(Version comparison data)
***

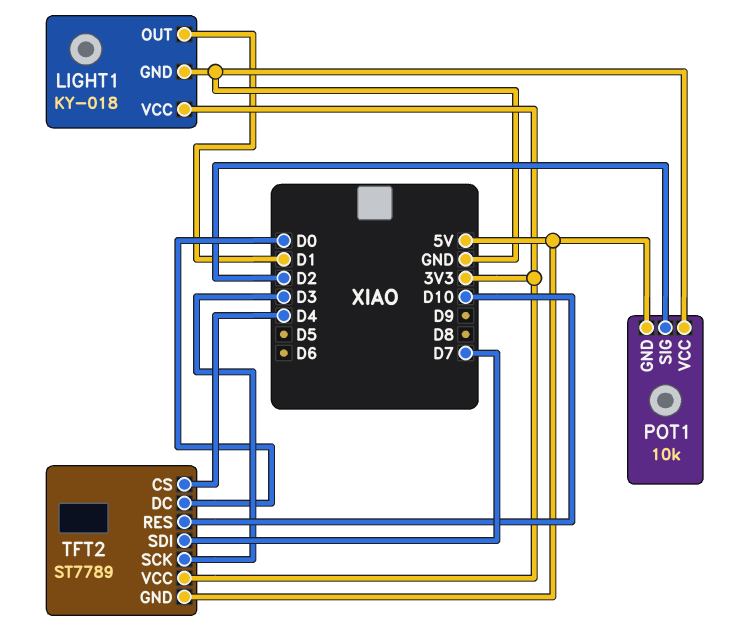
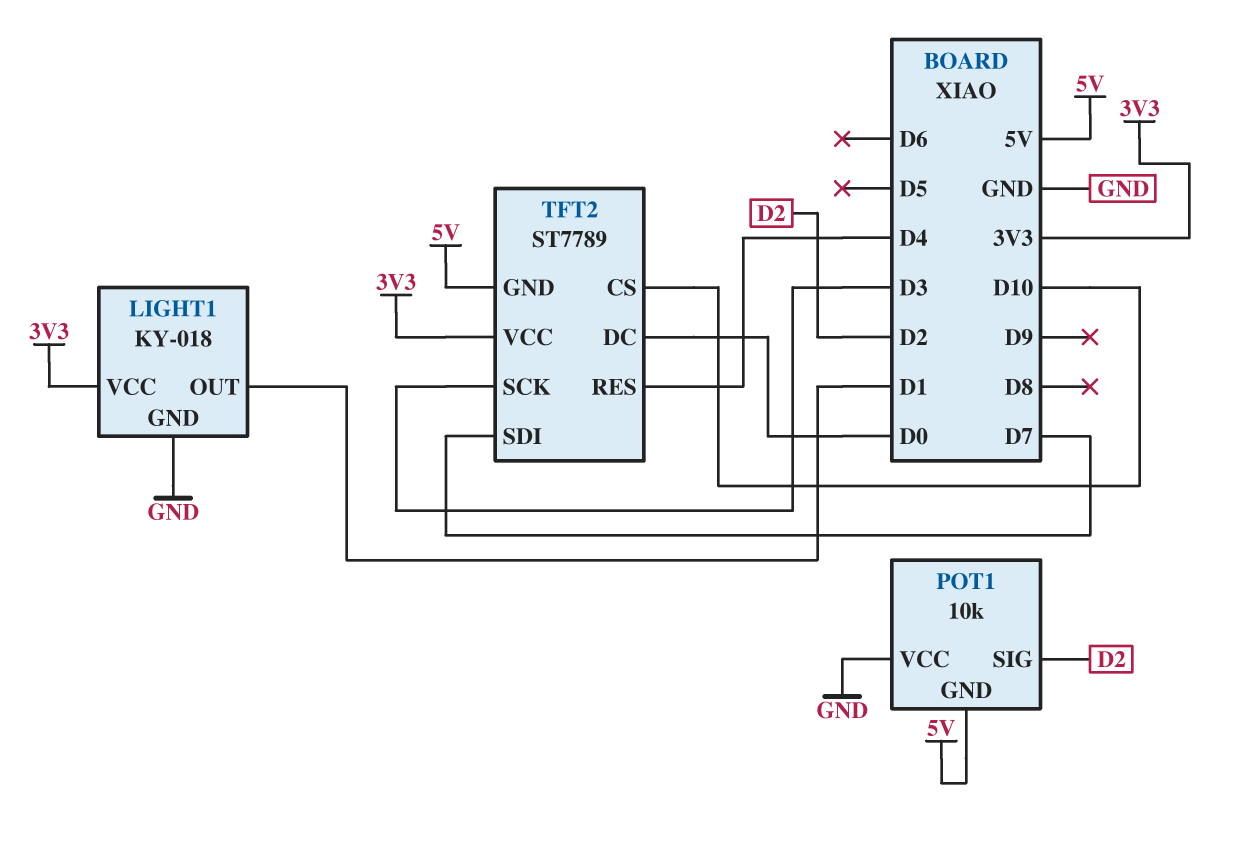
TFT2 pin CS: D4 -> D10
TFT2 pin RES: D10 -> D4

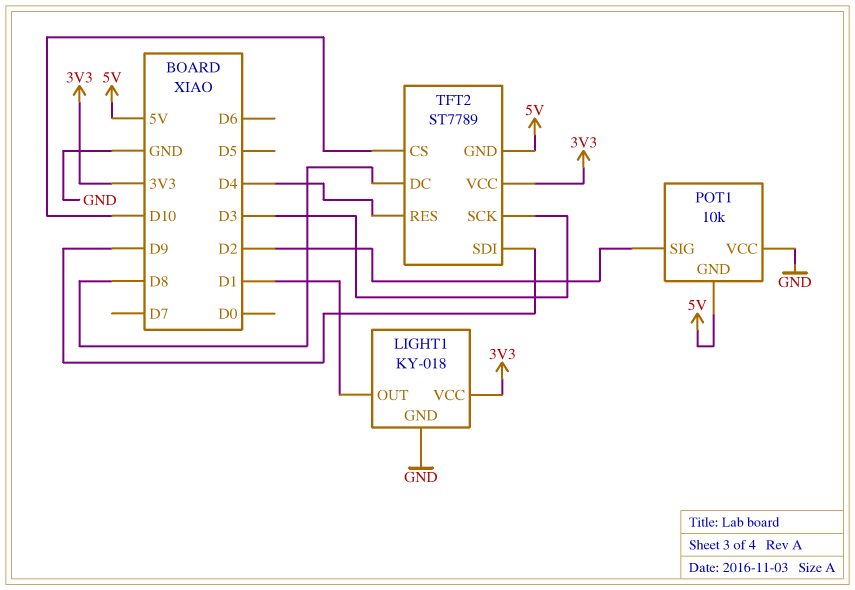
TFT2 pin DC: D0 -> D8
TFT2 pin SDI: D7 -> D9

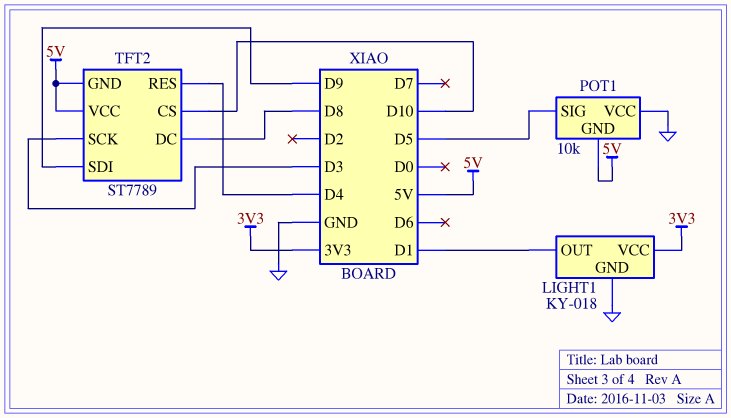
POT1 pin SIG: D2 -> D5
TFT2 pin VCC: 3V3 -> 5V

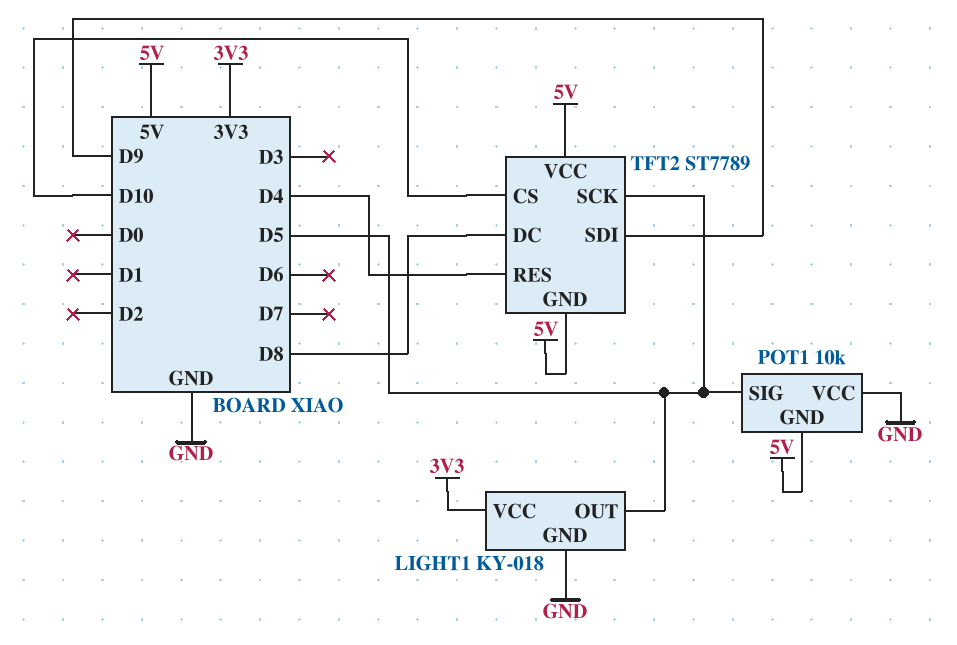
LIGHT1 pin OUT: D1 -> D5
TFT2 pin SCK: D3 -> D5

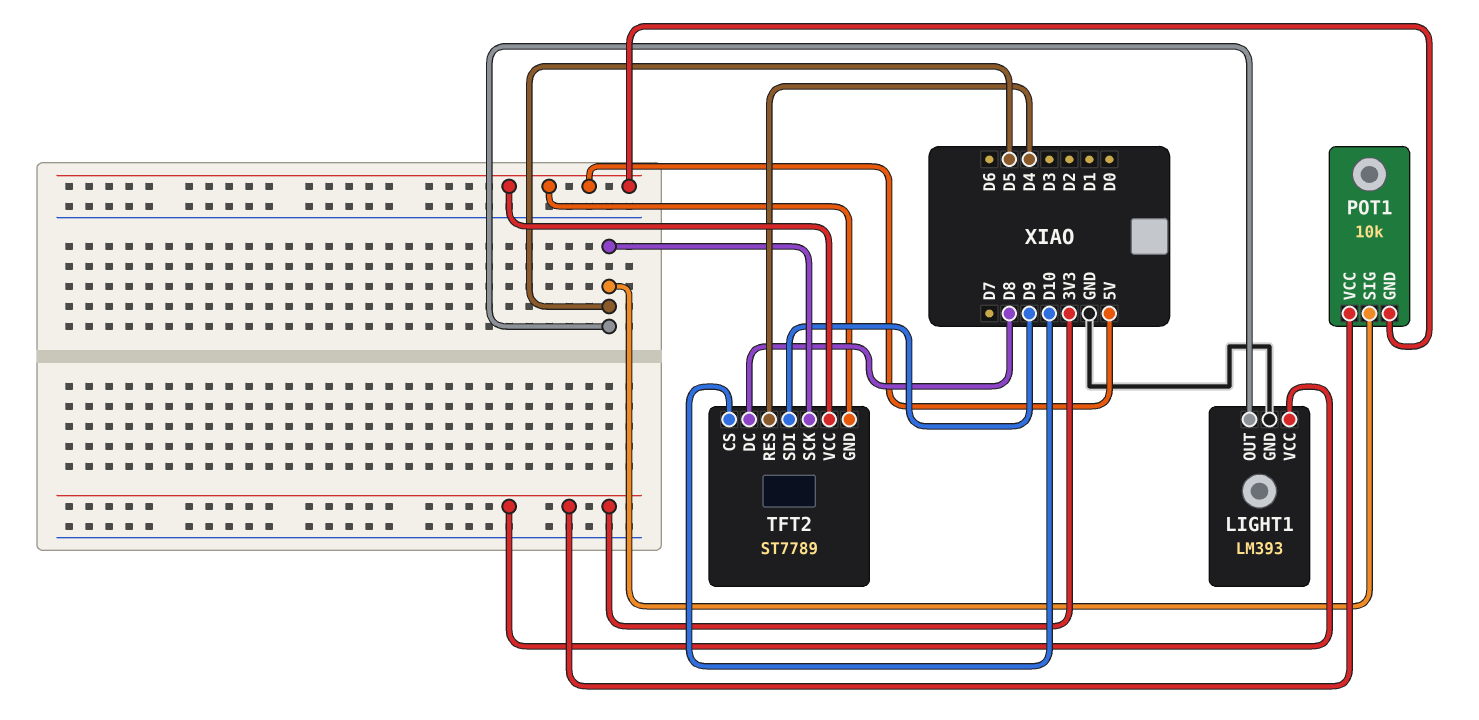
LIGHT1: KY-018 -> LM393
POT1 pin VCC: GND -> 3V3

***

### WHAT TO DO:
Each entry is to be output exactly, and no picture is to appear.

### REPLY:
TFT2 pin CS: D4 -> D10
TFT2 pin RES: D10 -> D4

TFT2 pin DC: D0 -> D8
TFT2 pin SDI: D7 -> D9

POT1 pin SIG: D2 -> D5
TFT2 pin VCC: 3V3 -> 5V

LIGHT1 pin OUT: D1 -> D5
TFT2 pin SCK: D3 -> D5

LIGHT1: KY-018 -> LM393
POT1 pin VCC: GND -> 3V3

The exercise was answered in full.